**Assignment**
A verbatim repetition of the data below is requested, without images.

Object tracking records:
****

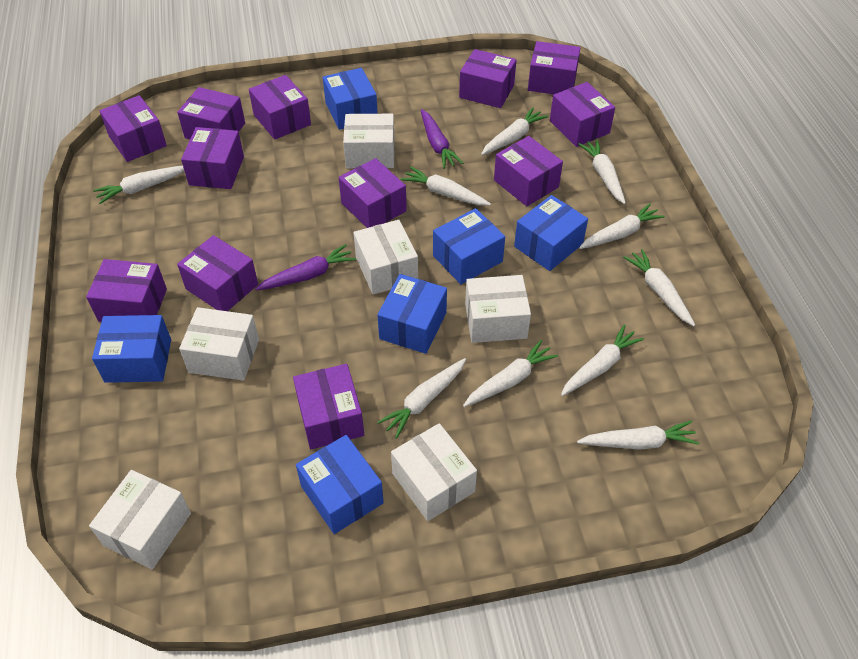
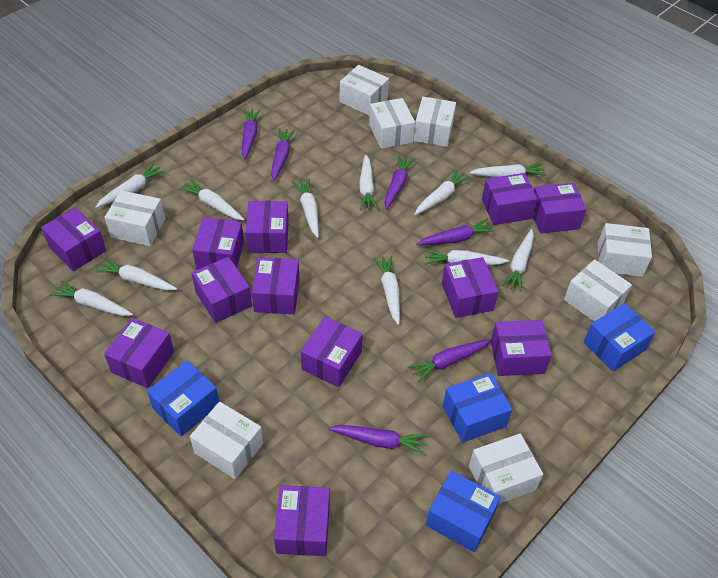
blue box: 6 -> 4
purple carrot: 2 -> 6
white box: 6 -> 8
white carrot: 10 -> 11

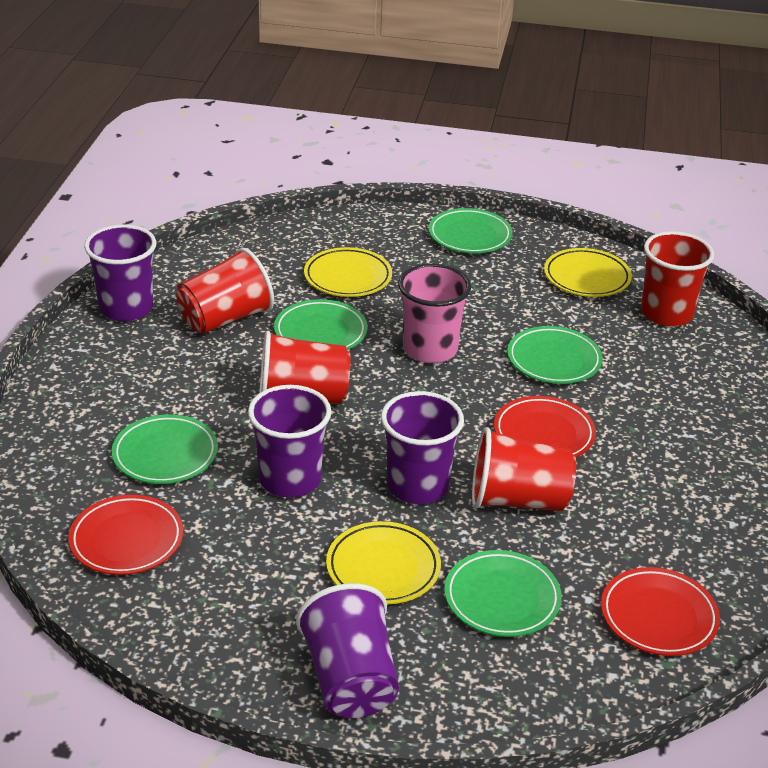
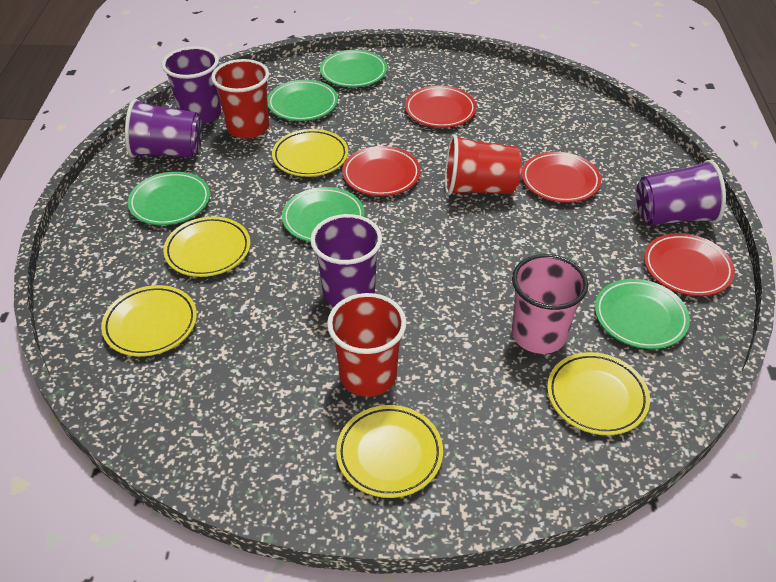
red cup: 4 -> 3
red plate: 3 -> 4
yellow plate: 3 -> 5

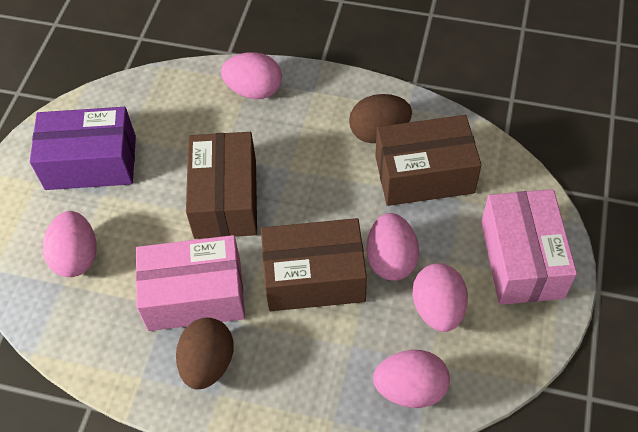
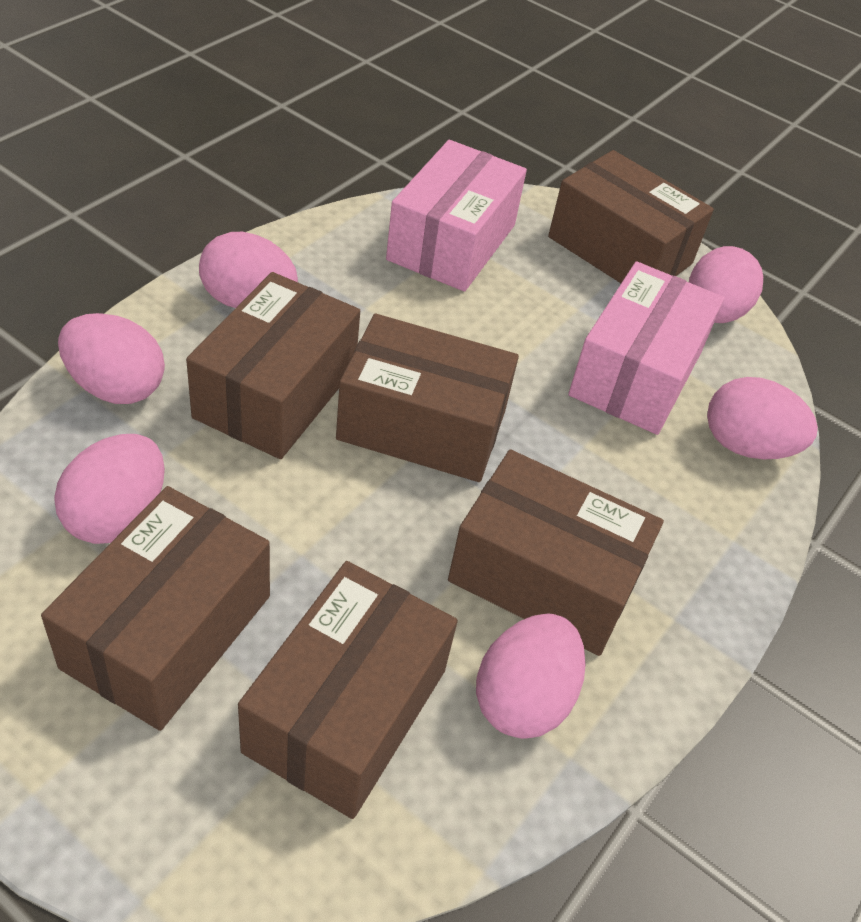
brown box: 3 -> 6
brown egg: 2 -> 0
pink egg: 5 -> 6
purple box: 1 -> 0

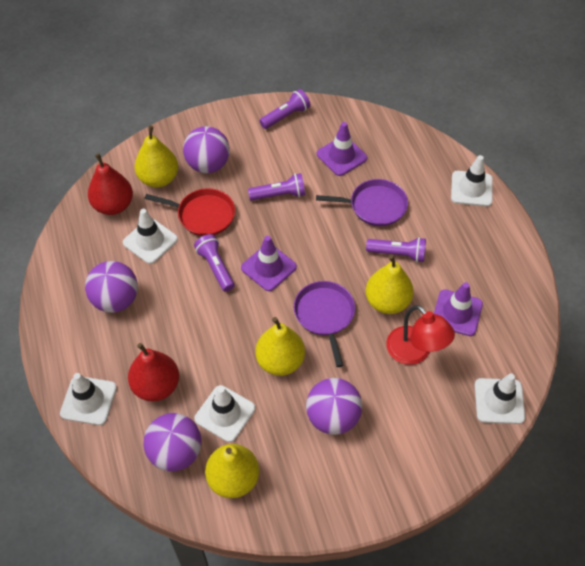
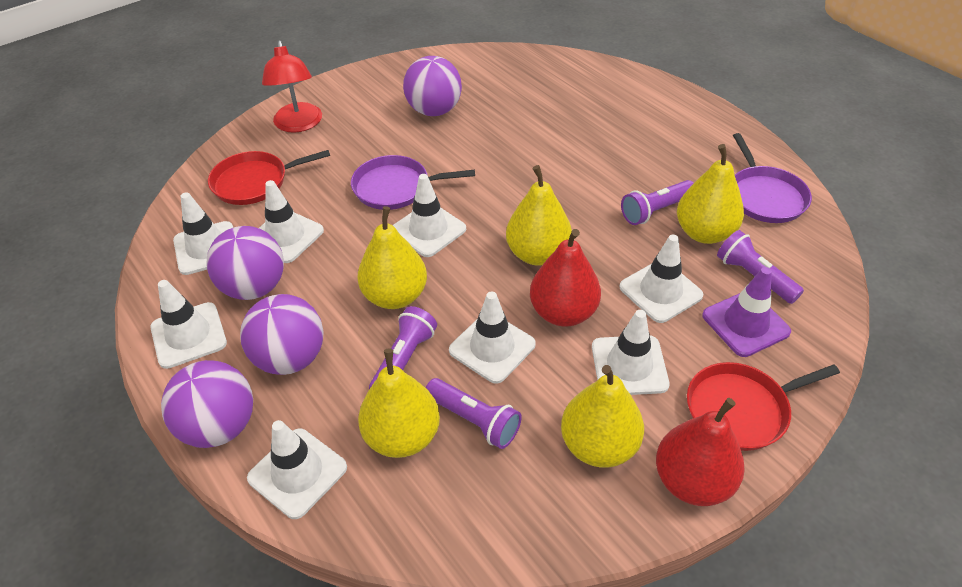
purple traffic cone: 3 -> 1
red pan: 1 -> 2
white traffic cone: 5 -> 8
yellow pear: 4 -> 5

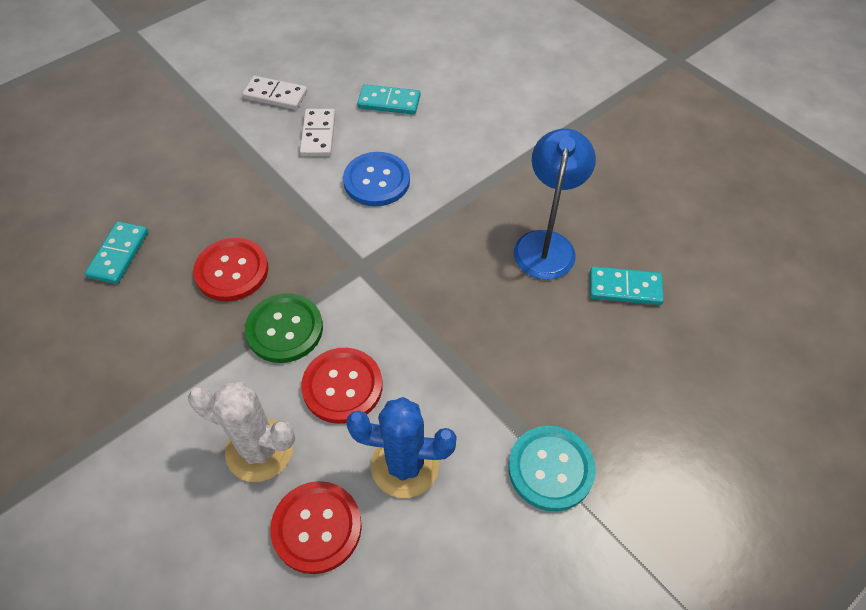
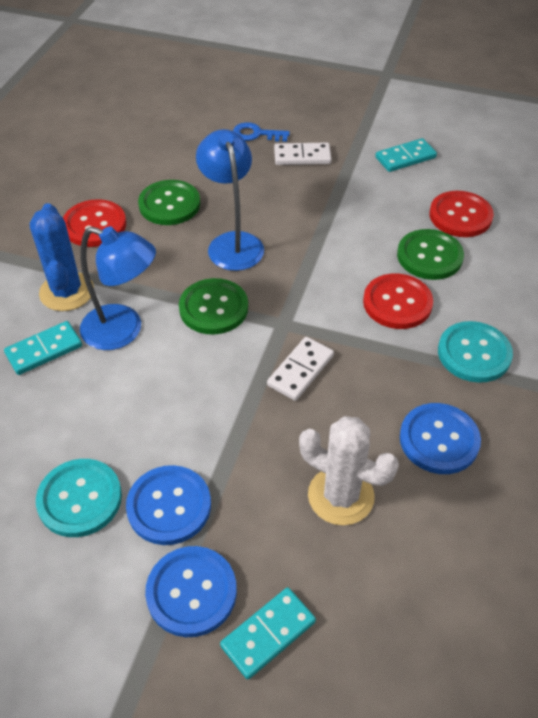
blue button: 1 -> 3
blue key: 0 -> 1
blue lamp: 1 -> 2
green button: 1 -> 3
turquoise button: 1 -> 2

****

**Task result**
blue box: 6 -> 4
purple carrot: 2 -> 6
white box: 6 -> 8
white carrot: 10 -> 11

red cup: 4 -> 3
red plate: 3 -> 4
yellow plate: 3 -> 5

brown box: 3 -> 6
brown egg: 2 -> 0
pink egg: 5 -> 6
purple box: 1 -> 0

purple traffic cone: 3 -> 1
red pan: 1 -> 2
white traffic cone: 5 -> 8
yellow pear: 4 -> 5

blue button: 1 -> 3
blue key: 0 -> 1
blue lamp: 1 -> 2
green button: 1 -> 3
turquoise button: 1 -> 2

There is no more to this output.